GOAL OF THE EXERCISE:
Please read the records below and return each line holding the string "orange".
---------------
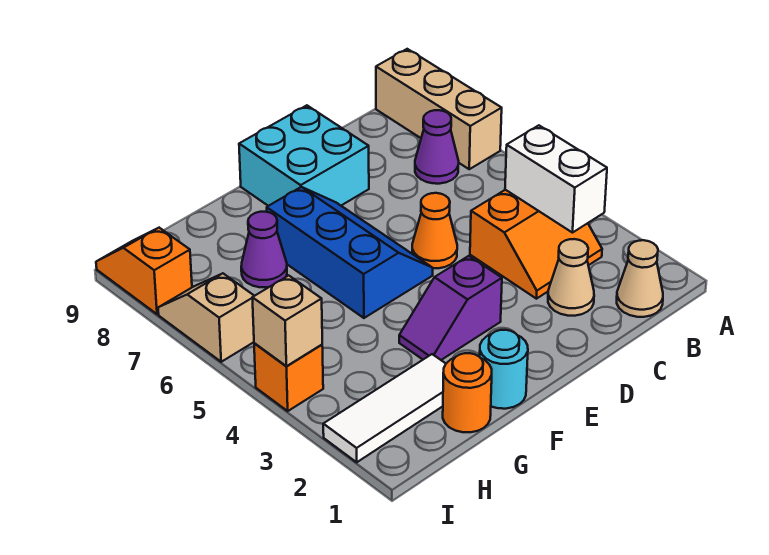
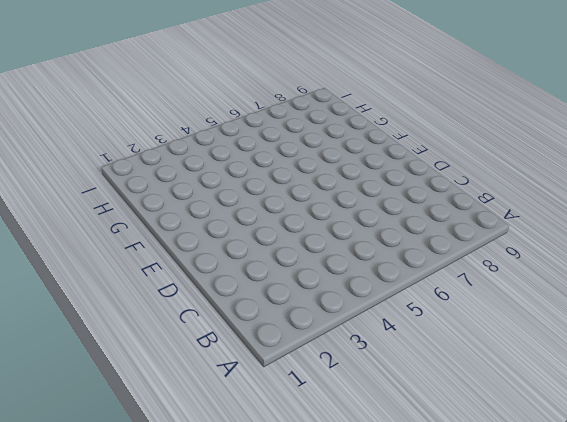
none -> tan brick A7:A9 level 1
none -> tan cone B1 level 1
none -> orange slope B3:C4 level 1 top 4

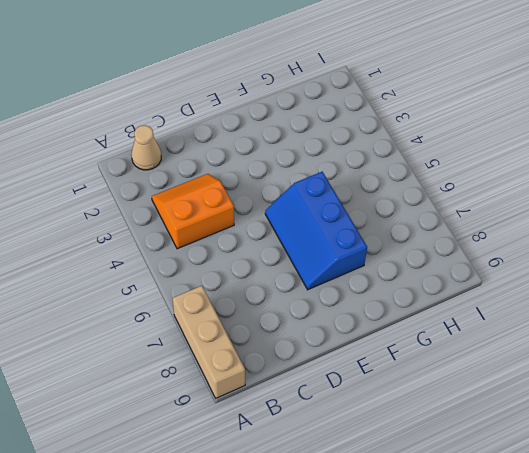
none -> purple cone B7 level 1
none -> tan cone C2 level 1
none -> orange cone D5 level 1

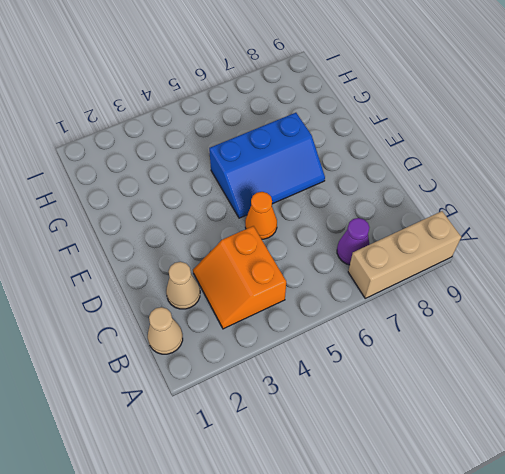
none -> cyan brick D8:E9 level 1
none -> purple slope E3:F3 level 1 top E
none -> cyan round brick F1 level 1

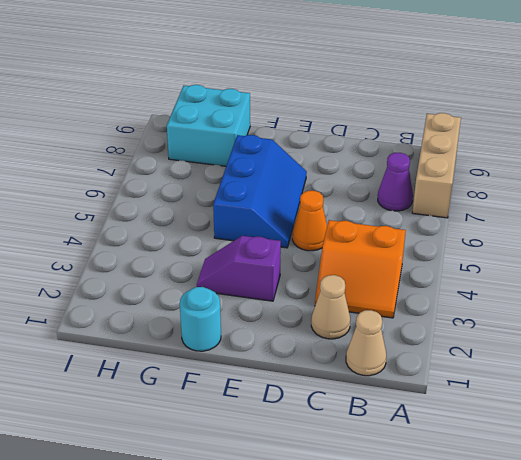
cyan brick G8:H9 level 1 -> cyan brick D8:E9 level 1
none -> orange round brick G1 level 1
none -> white tile G2:I2 level 1
none -> purple cone G7 level 1

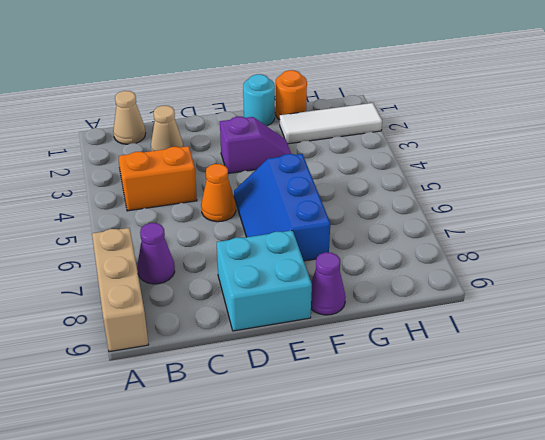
purple cone F9 level 1 -> purple cone G7 level 1
none -> orange brick I4 level 1
none -> tan slope I6:I7 level 1 top 6
none -> orange slope I8:I9 level 1 top 8

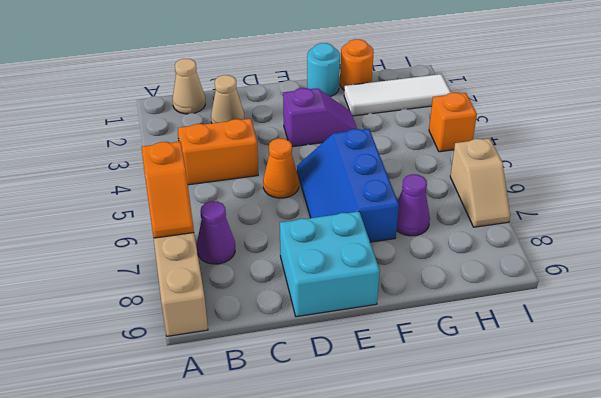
orange slope A6:A7 level 2 top 6 -> orange slope I8:I9 level 1 top 8
none -> white brick B3:B4 level 2
none -> tan brick I4 level 2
---------------
ANSWER BOX:
none -> orange slope B3:C4 level 1 top 4
none -> orange cone D5 level 1
none -> orange round brick G1 level 1
none -> orange brick I4 level 1
none -> orange slope I8:I9 level 1 top 8
orange slope A6:A7 level 2 top 6 -> orange slope I8:I9 level 1 top 8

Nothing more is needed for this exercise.